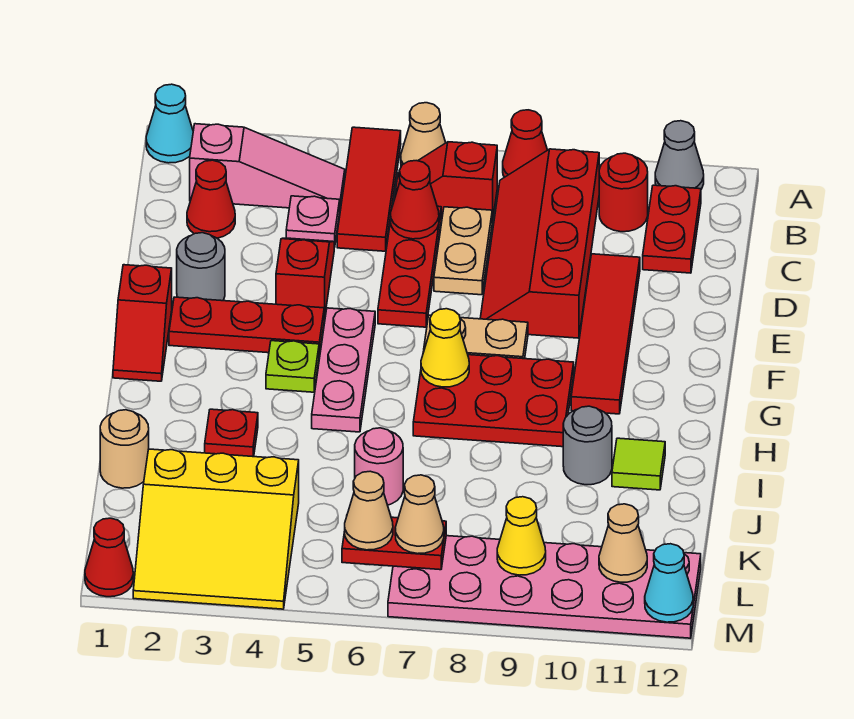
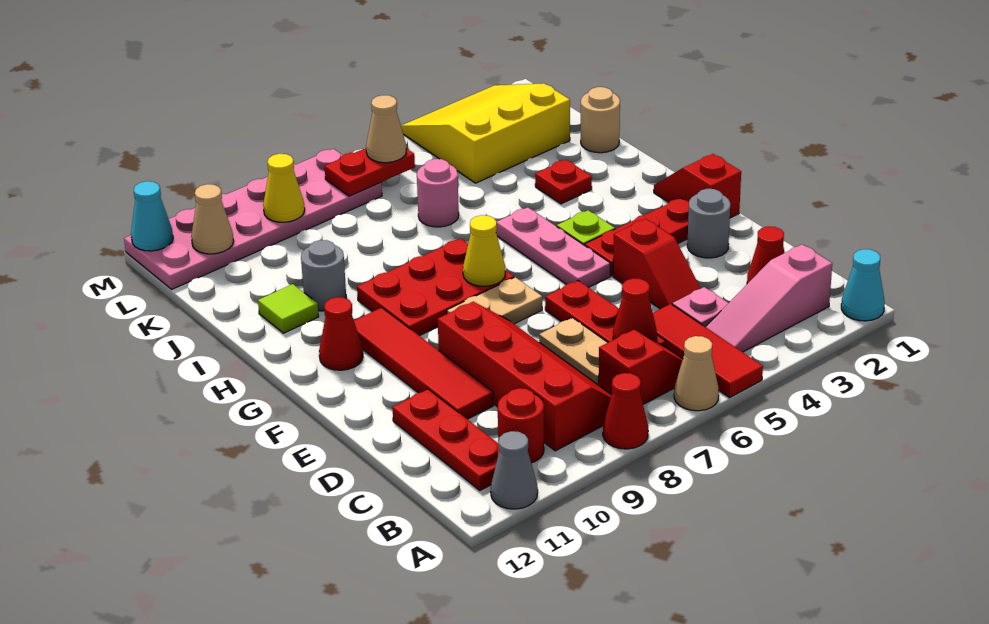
red plate B11:C11 level 1 -> red plate B11:D11 level 1
tan cone L7 level 3 -> none
red cone M1 level 1 -> red cone G11 level 1

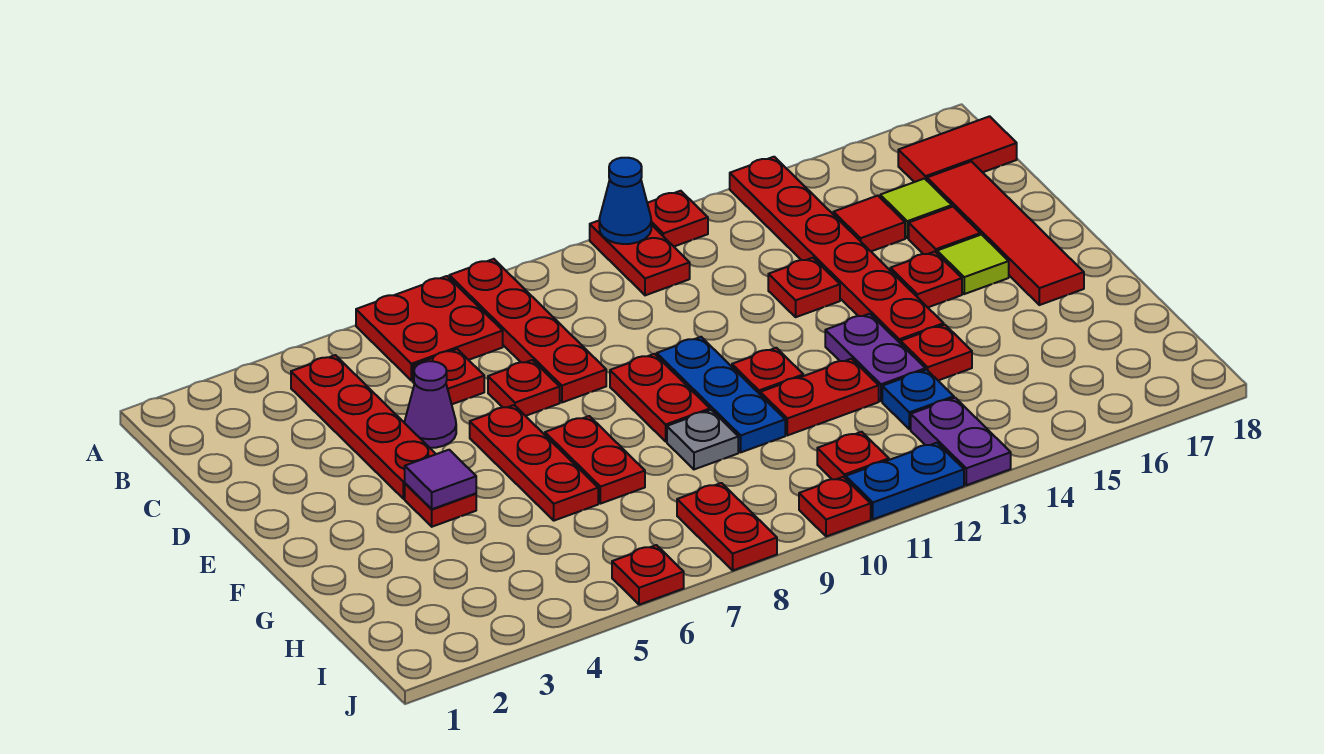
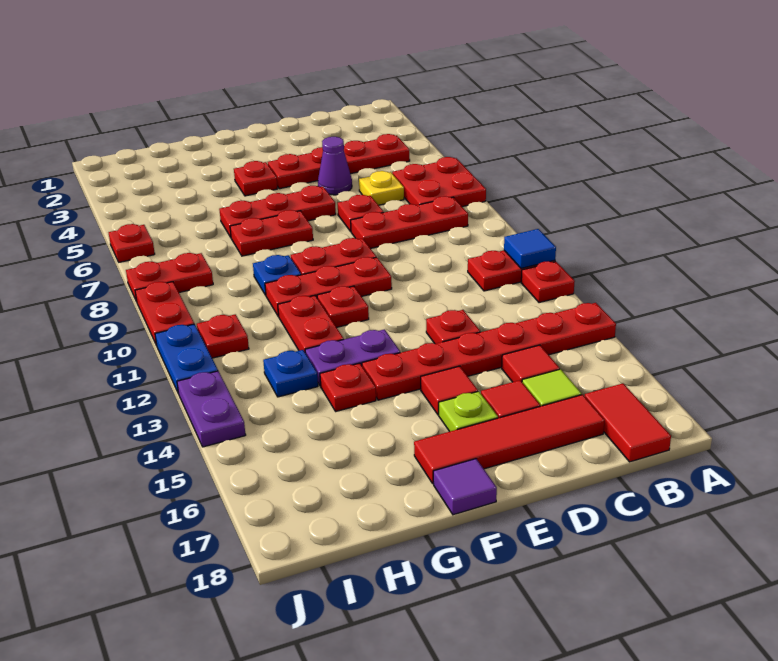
red plate A8:D8 level 1 -> red plate B8:D8 level 1
blue cone A11 level 2 -> blue tile A11 level 2
red plate C6 level 1 -> yellow plate C6 level 1
blue plate E10:G10 level 1 -> red plate E10:G10 level 1
red plate E15 level 1 -> red tile E15 level 1
lime tile E16 level 1 -> lime plate E16 level 1
purple tile F4 level 2 -> purple tile F18 level 1
grey plate G9 level 1 -> blue plate G9 level 1
purple plate I13:J13 level 1 -> purple plate J13:J14 level 1
red plate J10 level 1 -> red plate J9:J10 level 1

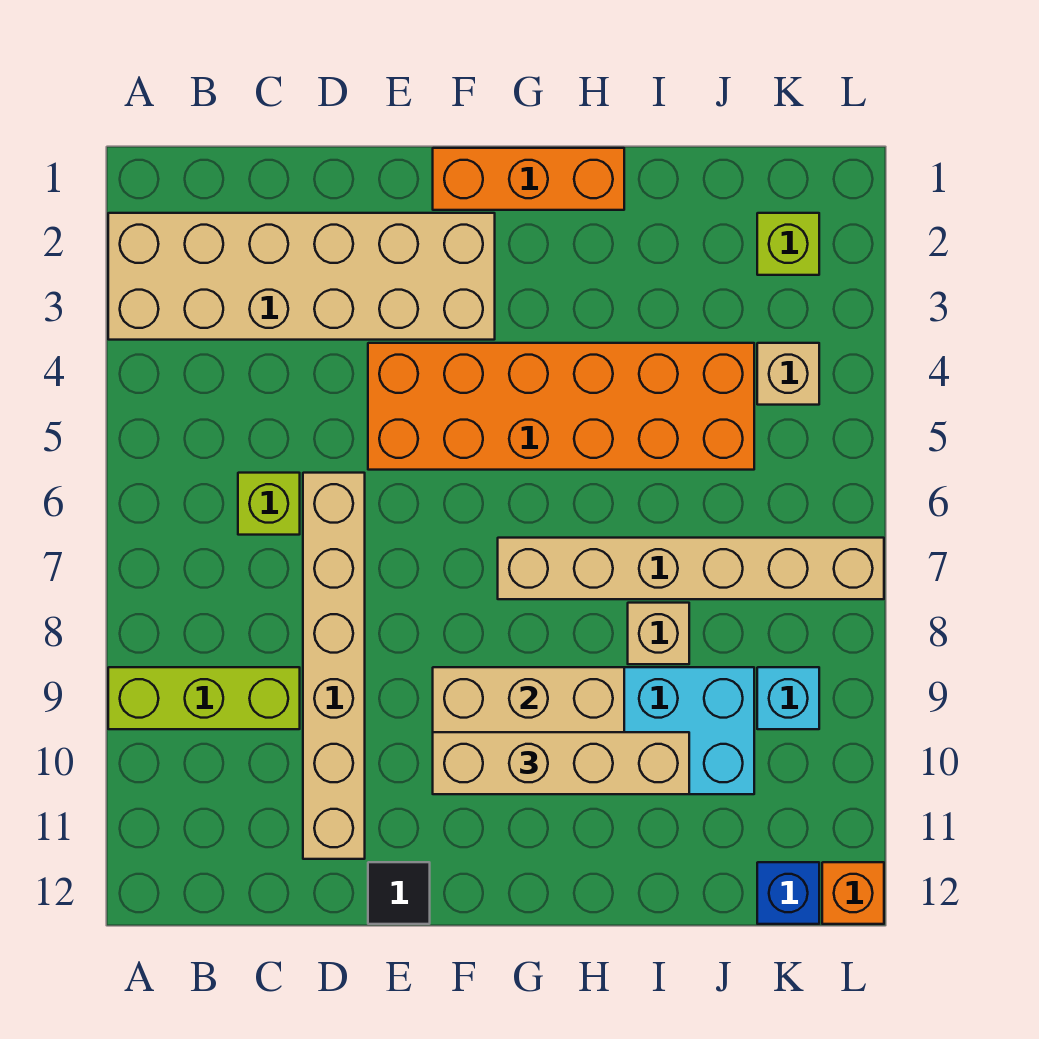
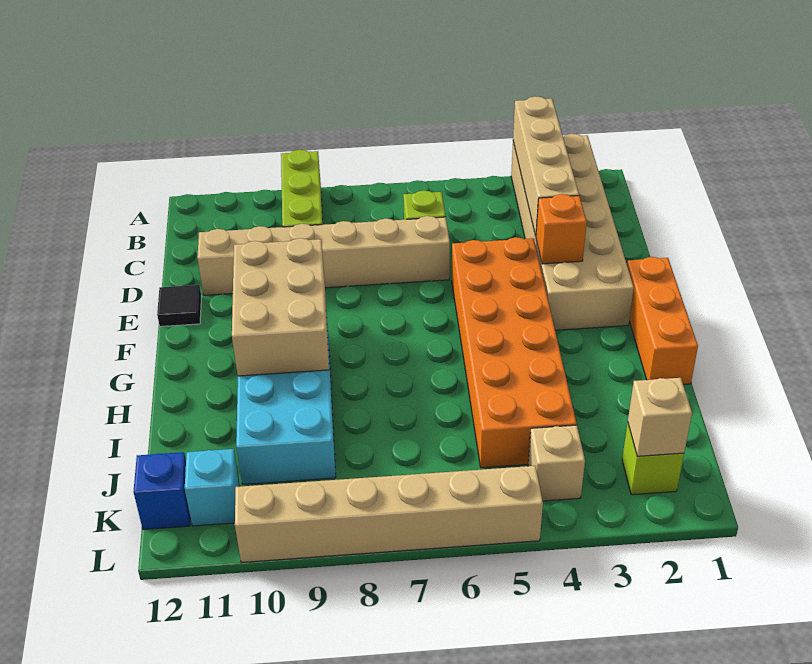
tan brick F10:I10 level 3 -> tan brick A3:D3 level 2
tan brick G7:L7 level 1 -> tan brick L5:L10 level 1
tan brick I8 level 1 -> tan brick K2 level 2
cyan brick K9 level 1 -> cyan brick K11 level 1
orange brick L12 level 1 -> orange brick E3 level 2

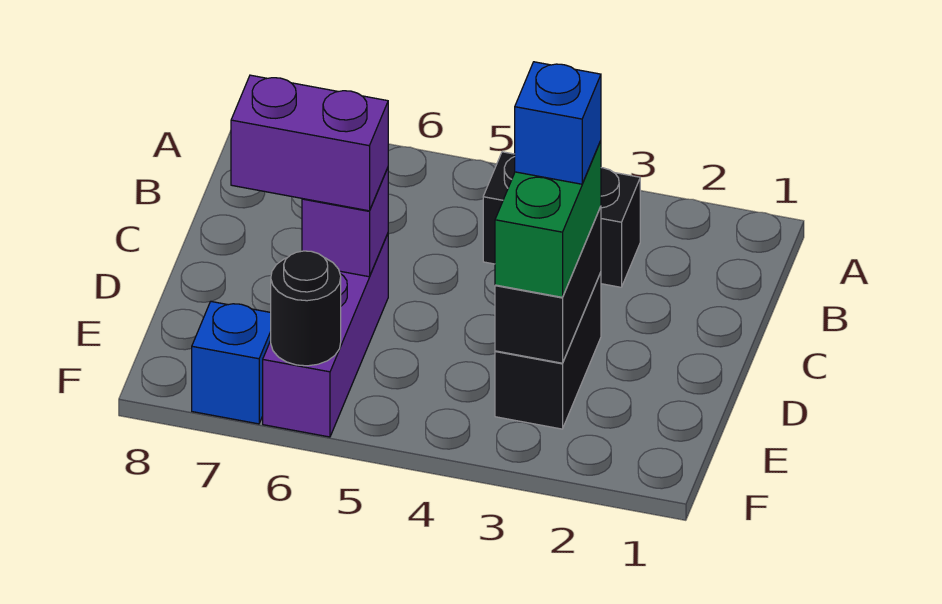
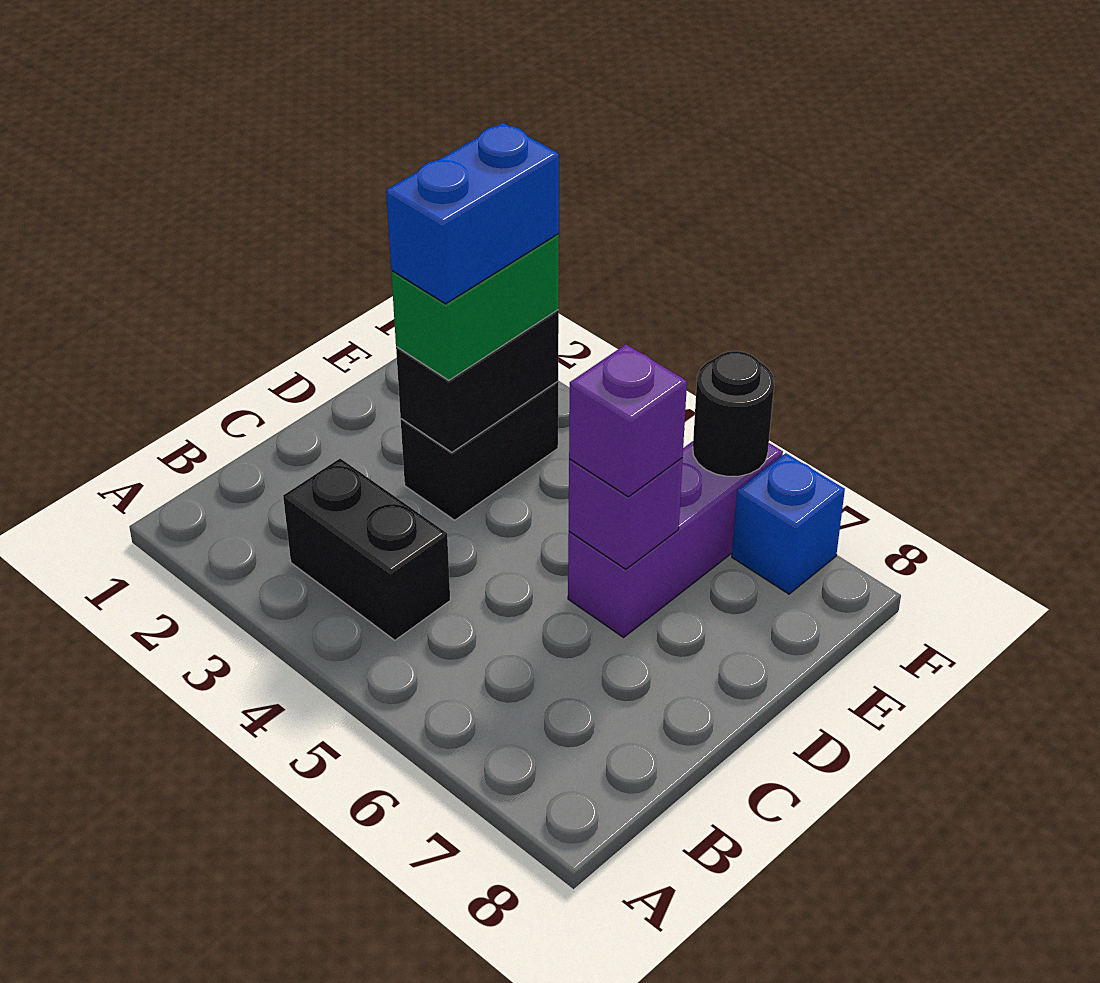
blue brick D3 level 4 -> blue brick D3:E3 level 4
purple brick D6:D7 level 3 -> purple brick D6 level 3

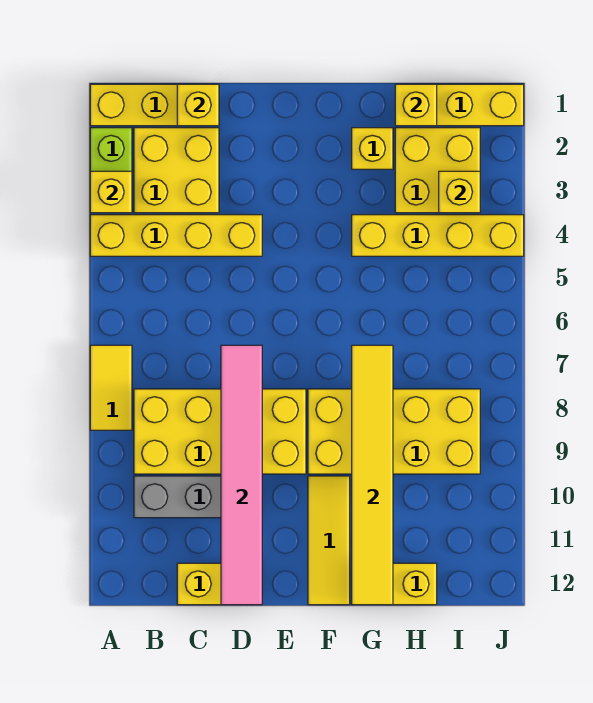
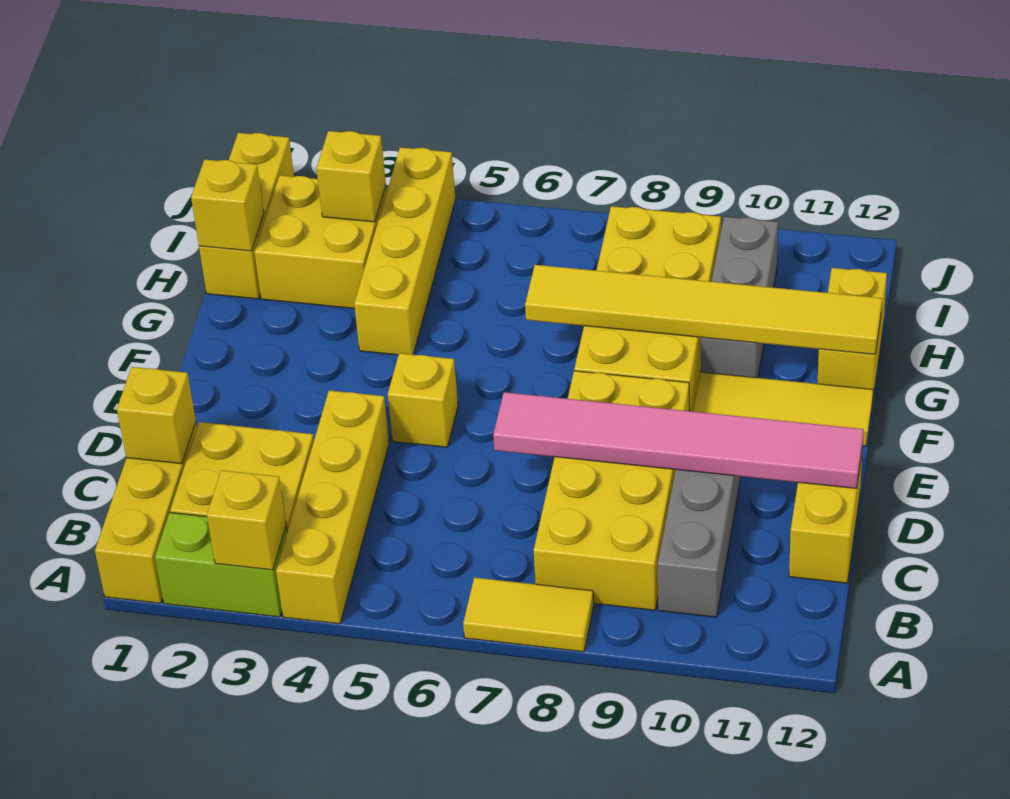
yellow brick G2 level 1 -> yellow brick E5 level 1
none -> grey brick G10:I10 level 1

+++++

* What is being asked:
Could you please return each line of the material exactly, dropping the pictures?

* Exercise output:
red plate B11:C11 level 1 -> red plate B11:D11 level 1
tan cone L7 level 3 -> none
red cone M1 level 1 -> red cone G11 level 1

red plate A8:D8 level 1 -> red plate B8:D8 level 1
blue cone A11 level 2 -> blue tile A11 level 2
red plate C6 level 1 -> yellow plate C6 level 1
blue plate E10:G10 level 1 -> red plate E10:G10 level 1
red plate E15 level 1 -> red tile E15 level 1
lime tile E16 level 1 -> lime plate E16 level 1
purple tile F4 level 2 -> purple tile F18 level 1
grey plate G9 level 1 -> blue plate G9 level 1
purple plate I13:J13 level 1 -> purple plate J13:J14 level 1
red plate J10 level 1 -> red plate J9:J10 level 1

tan brick F10:I10 level 3 -> tan brick A3:D3 level 2
tan brick G7:L7 level 1 -> tan brick L5:L10 level 1
tan brick I8 level 1 -> tan brick K2 level 2
cyan brick K9 level 1 -> cyan brick K11 level 1
orange brick L12 level 1 -> orange brick E3 level 2

blue brick D3 level 4 -> blue brick D3:E3 level 4
purple brick D6:D7 level 3 -> purple brick D6 level 3

yellow brick G2 level 1 -> yellow brick E5 level 1
none -> grey brick G10:I10 level 1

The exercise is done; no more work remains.